*** Block opens ***
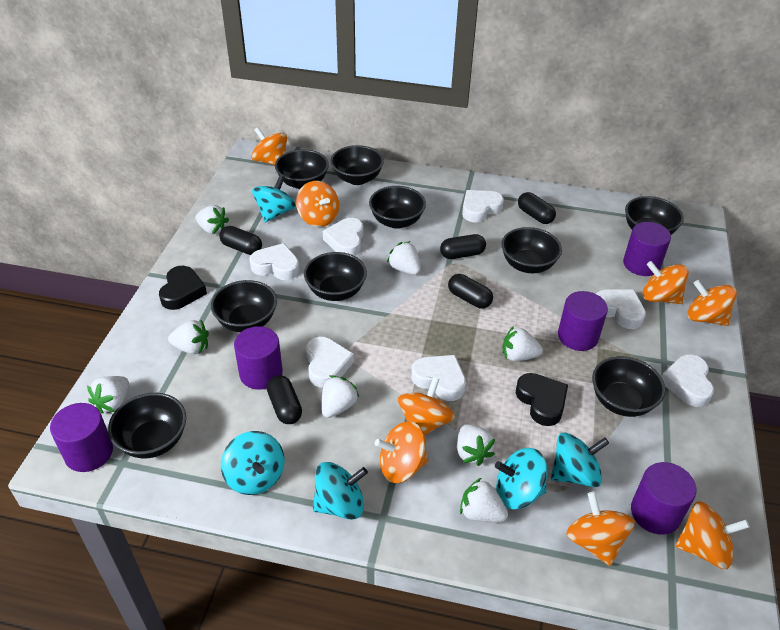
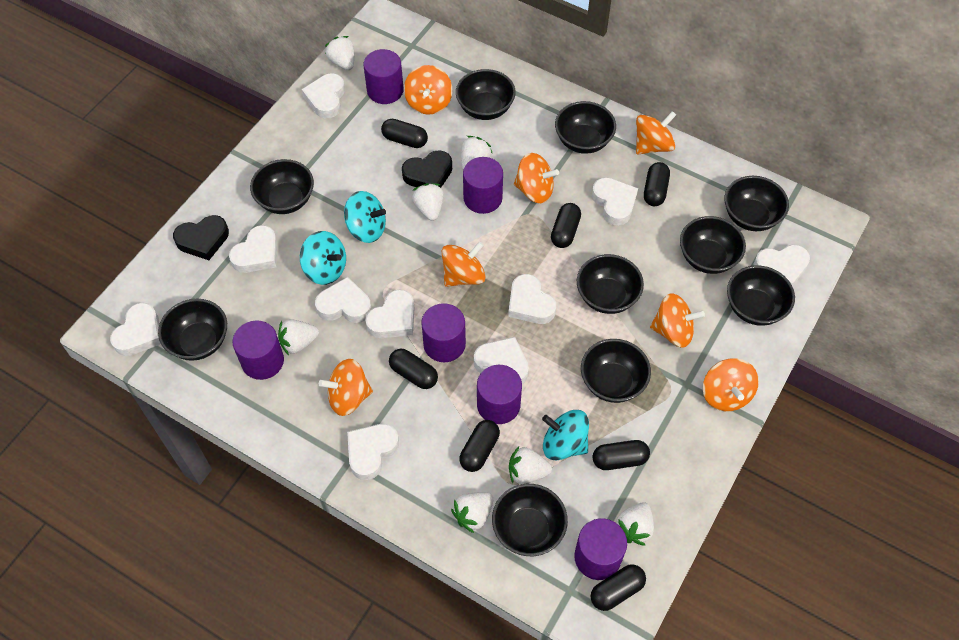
black bowl: 9 -> 10
black capsule: 5 -> 7
orange spinning top: 8 -> 7
purple cylinder: 5 -> 6
turquoise spinning top: 5 -> 3
white heart: 7 -> 10
white strawberry: 8 -> 7

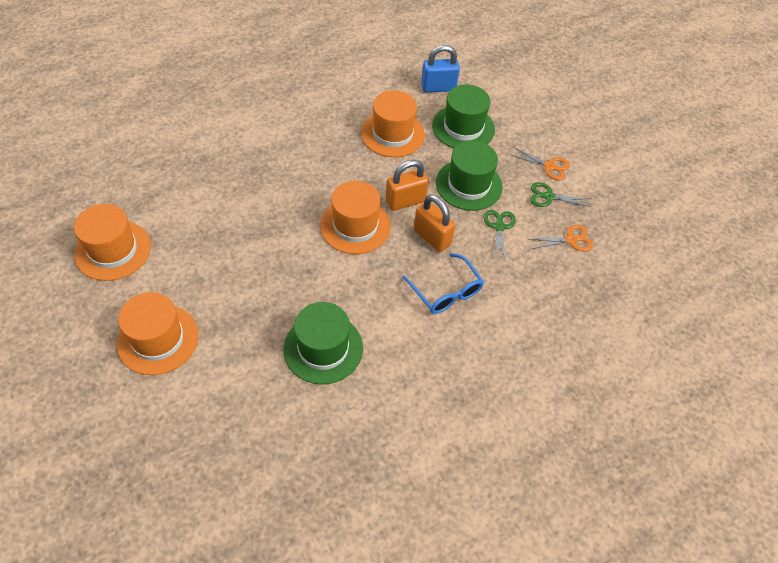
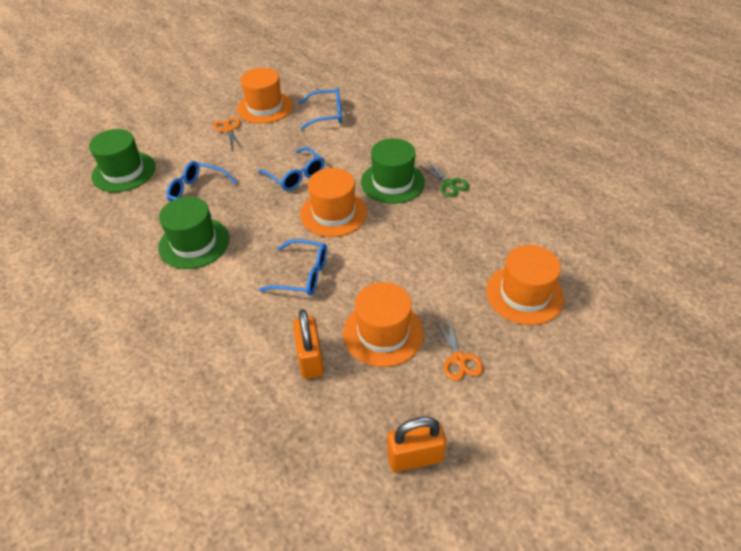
blue glasses: 1 -> 4
blue padlock: 1 -> 0
green scissors: 2 -> 1

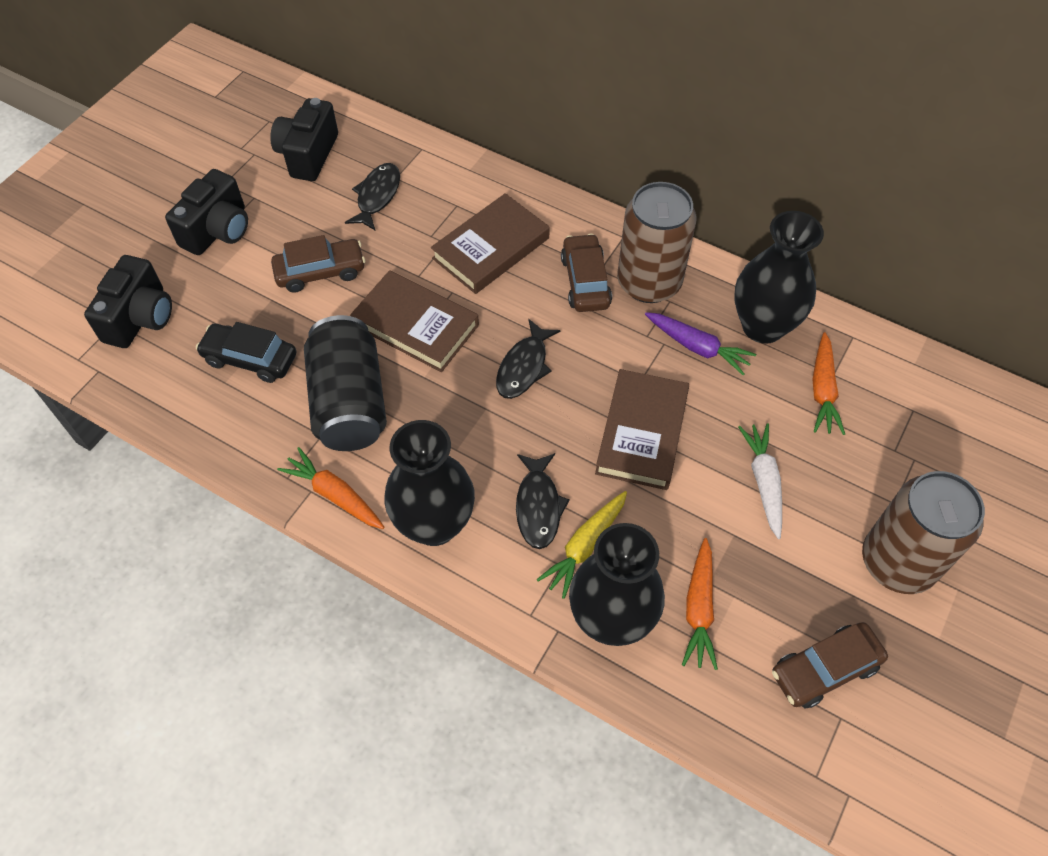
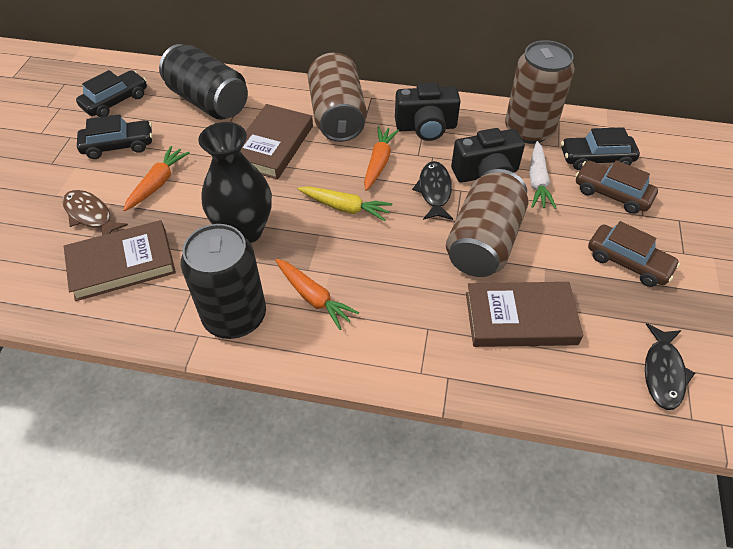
black camera: 3 -> 2
black can: 1 -> 2
black car: 1 -> 3
black fish: 3 -> 2
black vase: 3 -> 1
brown can: 2 -> 3
brown car: 3 -> 2
brown fish: 0 -> 1
purple carrot: 1 -> 0

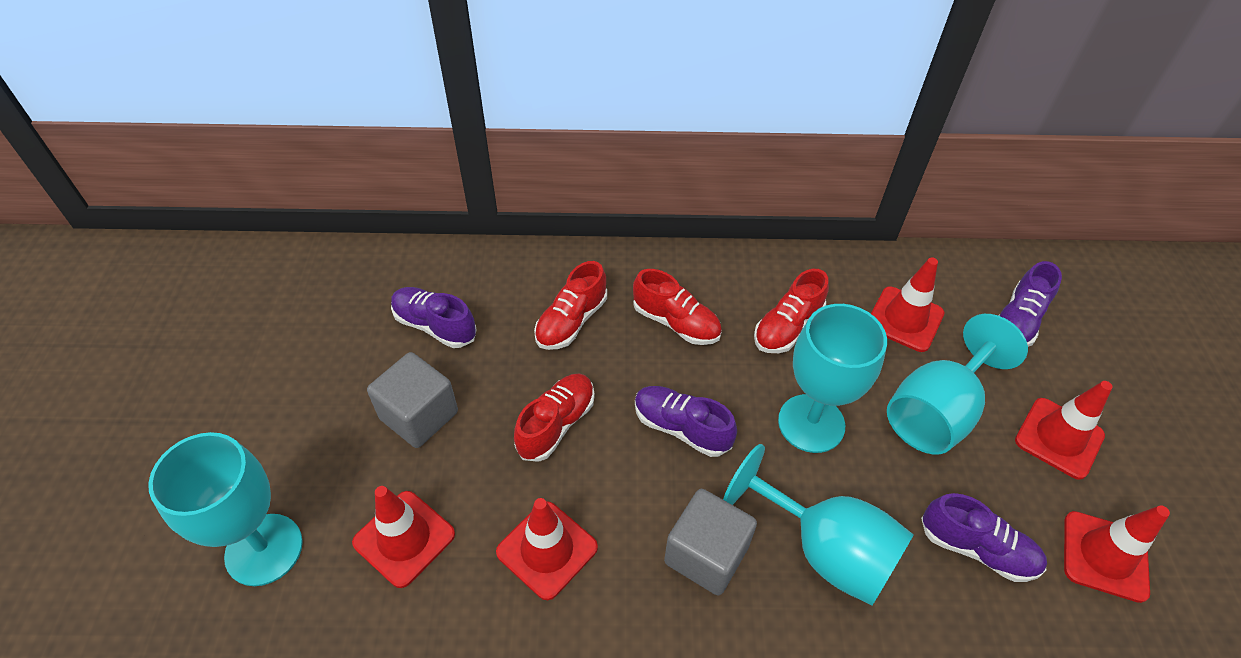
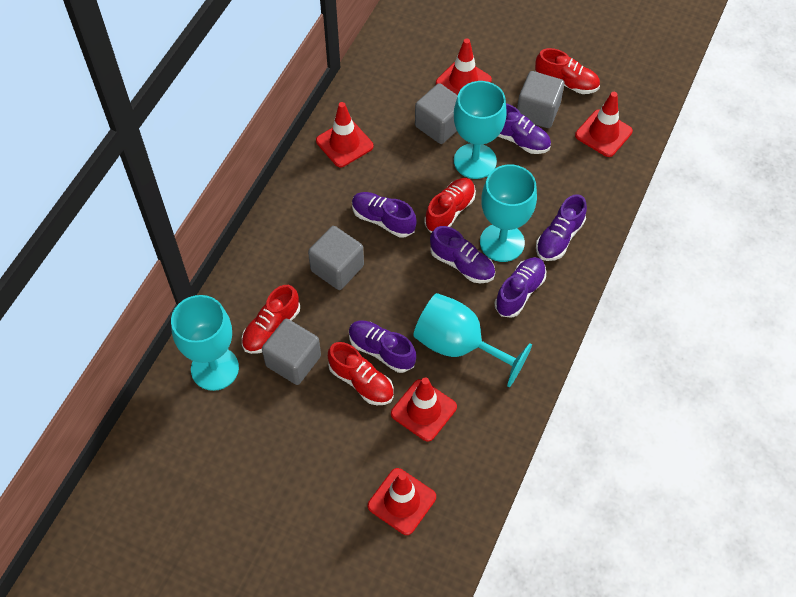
grey cube: 2 -> 4
purple shoe: 4 -> 6

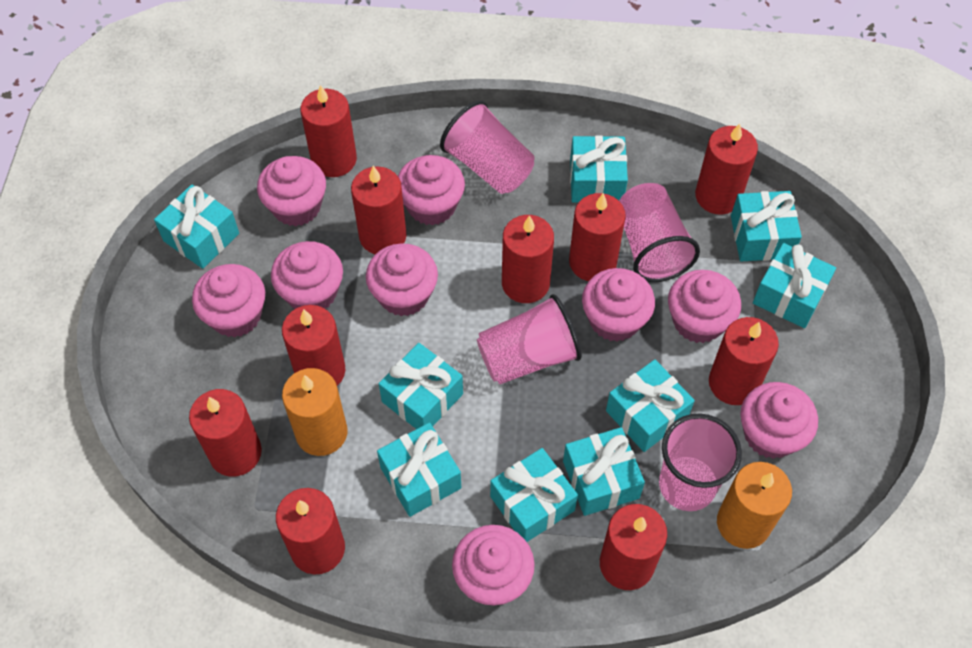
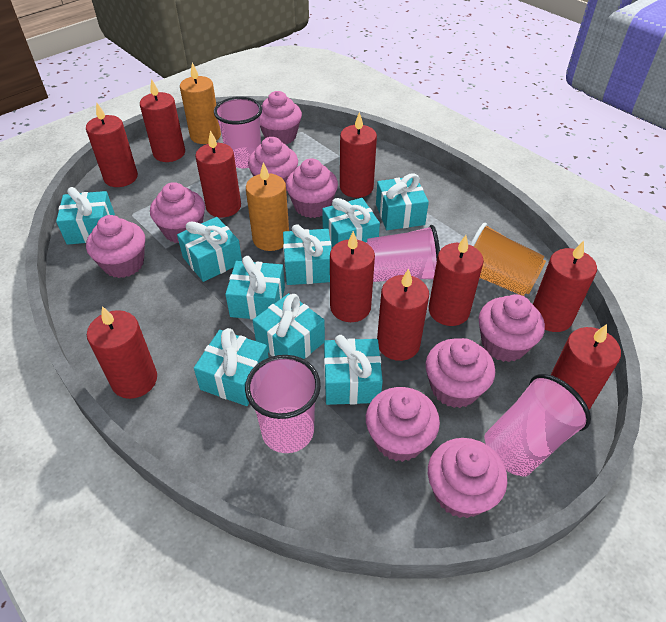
orange cup: 0 -> 1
*** Block closes ***
*What to produce*
Give back exactly the lines from the one with "black camera: 3 -> 2" through the end of the records above, inclusive, and omit any pictures.

*Solved exercise*
black camera: 3 -> 2
black can: 1 -> 2
black car: 1 -> 3
black fish: 3 -> 2
black vase: 3 -> 1
brown can: 2 -> 3
brown car: 3 -> 2
brown fish: 0 -> 1
purple carrot: 1 -> 0

grey cube: 2 -> 4
purple shoe: 4 -> 6

orange cup: 0 -> 1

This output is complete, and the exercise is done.